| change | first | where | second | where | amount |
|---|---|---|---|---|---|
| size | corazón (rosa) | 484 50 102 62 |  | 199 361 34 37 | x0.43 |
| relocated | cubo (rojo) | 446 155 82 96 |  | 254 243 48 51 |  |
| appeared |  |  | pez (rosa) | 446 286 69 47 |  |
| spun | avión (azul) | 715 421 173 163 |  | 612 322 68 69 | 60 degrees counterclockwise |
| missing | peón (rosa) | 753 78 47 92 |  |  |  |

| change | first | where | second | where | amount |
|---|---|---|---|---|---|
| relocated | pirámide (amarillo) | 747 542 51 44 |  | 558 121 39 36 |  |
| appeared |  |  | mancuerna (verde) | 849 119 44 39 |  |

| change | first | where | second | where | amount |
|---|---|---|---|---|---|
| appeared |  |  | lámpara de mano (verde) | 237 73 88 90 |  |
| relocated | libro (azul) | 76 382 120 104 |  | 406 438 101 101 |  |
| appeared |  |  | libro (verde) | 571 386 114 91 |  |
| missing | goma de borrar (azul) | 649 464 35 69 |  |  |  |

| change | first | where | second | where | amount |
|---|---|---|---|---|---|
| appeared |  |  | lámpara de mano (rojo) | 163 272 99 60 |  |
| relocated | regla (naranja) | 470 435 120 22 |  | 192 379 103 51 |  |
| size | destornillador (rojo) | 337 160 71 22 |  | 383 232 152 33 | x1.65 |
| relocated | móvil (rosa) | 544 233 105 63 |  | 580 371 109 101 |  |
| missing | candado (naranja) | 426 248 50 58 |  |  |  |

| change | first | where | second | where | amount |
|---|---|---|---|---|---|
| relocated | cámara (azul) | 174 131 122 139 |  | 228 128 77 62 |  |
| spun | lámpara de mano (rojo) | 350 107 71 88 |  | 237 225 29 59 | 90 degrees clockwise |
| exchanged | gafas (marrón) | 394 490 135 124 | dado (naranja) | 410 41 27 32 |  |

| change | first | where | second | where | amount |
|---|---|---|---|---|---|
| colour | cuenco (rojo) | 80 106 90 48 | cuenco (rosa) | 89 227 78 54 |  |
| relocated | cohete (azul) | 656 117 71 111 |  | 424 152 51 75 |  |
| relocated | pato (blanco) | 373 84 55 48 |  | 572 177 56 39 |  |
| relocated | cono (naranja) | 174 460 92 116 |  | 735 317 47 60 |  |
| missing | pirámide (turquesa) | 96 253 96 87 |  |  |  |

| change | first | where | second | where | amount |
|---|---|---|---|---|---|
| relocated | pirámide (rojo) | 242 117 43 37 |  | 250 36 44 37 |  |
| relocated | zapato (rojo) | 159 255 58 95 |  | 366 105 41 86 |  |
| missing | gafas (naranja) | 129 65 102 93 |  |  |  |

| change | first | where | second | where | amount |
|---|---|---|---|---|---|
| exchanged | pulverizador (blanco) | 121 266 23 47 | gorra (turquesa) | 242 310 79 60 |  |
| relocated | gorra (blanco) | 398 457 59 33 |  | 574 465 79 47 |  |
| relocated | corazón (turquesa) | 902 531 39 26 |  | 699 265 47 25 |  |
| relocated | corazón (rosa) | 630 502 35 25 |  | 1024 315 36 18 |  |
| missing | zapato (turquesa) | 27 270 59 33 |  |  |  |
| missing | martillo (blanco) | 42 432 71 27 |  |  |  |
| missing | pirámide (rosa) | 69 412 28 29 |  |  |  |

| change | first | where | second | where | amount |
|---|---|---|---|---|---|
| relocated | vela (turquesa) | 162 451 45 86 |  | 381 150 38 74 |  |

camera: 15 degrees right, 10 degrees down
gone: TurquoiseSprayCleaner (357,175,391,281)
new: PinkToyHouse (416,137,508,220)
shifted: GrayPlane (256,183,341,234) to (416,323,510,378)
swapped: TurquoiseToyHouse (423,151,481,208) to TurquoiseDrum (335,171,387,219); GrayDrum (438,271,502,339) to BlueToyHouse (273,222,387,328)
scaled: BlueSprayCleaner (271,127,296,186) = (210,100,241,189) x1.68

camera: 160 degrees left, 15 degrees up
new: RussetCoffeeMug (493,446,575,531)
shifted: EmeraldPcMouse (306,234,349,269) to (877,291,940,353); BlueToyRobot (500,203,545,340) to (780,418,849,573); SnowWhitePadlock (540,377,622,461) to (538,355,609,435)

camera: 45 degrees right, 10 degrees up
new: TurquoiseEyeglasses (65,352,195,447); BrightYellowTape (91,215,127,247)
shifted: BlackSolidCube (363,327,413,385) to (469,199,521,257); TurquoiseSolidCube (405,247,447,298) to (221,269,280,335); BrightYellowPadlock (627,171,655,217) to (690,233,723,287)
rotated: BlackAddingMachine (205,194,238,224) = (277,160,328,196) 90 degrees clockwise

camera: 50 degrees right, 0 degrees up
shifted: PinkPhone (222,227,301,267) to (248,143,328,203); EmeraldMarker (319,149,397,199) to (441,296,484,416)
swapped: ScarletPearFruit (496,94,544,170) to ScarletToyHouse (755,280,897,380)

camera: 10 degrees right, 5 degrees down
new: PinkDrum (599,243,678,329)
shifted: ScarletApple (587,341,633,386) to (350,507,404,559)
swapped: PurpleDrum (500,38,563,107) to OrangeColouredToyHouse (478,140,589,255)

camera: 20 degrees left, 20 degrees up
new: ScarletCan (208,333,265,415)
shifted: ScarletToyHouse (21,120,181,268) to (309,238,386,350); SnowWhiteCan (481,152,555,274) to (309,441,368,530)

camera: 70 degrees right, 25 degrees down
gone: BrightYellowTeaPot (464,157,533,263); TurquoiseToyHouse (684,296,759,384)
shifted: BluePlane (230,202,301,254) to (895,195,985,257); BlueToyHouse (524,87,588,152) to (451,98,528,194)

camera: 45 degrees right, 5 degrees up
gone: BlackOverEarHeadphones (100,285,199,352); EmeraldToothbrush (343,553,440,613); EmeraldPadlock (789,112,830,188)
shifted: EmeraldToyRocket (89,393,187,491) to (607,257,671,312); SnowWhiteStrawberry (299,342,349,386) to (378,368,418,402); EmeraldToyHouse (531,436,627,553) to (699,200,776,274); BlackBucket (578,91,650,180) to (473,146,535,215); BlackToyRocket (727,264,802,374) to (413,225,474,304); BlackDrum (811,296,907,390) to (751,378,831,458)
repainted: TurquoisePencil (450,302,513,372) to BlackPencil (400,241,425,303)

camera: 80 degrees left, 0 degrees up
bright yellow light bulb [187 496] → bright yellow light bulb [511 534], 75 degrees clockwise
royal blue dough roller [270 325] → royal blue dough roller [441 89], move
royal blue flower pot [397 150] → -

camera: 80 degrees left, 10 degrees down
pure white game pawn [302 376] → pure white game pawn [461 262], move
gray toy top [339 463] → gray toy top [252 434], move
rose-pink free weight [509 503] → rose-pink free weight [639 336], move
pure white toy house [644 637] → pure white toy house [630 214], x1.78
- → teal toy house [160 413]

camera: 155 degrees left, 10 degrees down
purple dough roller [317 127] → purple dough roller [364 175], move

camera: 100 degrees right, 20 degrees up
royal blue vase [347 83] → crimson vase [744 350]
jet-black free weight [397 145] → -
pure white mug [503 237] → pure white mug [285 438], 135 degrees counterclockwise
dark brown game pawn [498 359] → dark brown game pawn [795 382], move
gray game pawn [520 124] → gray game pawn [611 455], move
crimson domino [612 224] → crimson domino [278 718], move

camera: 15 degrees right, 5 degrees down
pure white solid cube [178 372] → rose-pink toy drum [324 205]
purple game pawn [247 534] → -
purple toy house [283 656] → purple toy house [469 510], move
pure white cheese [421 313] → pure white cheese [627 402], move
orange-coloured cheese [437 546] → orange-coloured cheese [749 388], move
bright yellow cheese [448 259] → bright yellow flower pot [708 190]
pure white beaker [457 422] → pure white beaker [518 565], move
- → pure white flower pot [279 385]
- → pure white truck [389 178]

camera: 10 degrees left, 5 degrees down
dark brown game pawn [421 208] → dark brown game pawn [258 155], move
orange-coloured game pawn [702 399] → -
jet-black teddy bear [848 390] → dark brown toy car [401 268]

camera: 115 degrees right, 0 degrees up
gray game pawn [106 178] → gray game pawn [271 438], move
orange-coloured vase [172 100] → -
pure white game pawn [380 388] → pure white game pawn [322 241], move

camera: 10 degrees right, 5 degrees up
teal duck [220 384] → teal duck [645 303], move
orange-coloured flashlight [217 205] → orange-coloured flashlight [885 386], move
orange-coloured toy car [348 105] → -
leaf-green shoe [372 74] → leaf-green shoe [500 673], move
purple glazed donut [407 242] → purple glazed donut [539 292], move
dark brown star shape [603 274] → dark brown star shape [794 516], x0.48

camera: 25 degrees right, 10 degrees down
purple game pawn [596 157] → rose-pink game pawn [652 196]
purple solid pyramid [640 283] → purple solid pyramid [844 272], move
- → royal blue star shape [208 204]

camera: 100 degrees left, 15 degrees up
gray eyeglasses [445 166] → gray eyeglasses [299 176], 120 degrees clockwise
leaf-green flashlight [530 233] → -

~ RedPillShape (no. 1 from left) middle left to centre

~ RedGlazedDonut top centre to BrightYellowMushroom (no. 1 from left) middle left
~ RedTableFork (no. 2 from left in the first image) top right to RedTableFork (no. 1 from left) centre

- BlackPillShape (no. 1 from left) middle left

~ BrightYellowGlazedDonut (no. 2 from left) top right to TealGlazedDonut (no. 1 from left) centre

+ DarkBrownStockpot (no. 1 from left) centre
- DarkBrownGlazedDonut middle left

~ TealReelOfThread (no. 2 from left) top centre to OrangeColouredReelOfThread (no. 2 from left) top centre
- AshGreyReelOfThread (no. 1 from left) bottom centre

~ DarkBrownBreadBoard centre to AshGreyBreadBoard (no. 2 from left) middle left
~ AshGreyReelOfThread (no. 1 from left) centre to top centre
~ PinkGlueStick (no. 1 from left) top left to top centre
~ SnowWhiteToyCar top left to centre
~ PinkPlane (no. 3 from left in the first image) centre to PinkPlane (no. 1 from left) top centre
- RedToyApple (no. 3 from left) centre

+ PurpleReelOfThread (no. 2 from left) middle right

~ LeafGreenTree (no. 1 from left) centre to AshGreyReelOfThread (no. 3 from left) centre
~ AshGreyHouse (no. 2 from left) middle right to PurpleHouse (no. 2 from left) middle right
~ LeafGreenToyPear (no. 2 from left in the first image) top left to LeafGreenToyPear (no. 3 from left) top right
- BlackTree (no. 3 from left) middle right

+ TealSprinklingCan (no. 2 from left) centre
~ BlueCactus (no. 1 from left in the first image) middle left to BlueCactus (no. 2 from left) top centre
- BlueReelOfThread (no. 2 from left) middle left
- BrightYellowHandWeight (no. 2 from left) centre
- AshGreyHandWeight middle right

> _Goal of the exercise_
There is a line with "pez (rosa) |" and a line with "degrees counterclockwise |" above. Copy exactly those two lines and all lines between them, with nothing else.

> _Result_
| appeared |  |  | pez (rosa) | 446 286 69 47 |  |
| spun | avión (azul) | 715 421 173 163 |  | 612 322 68 69 | 60 degrees counterclockwise |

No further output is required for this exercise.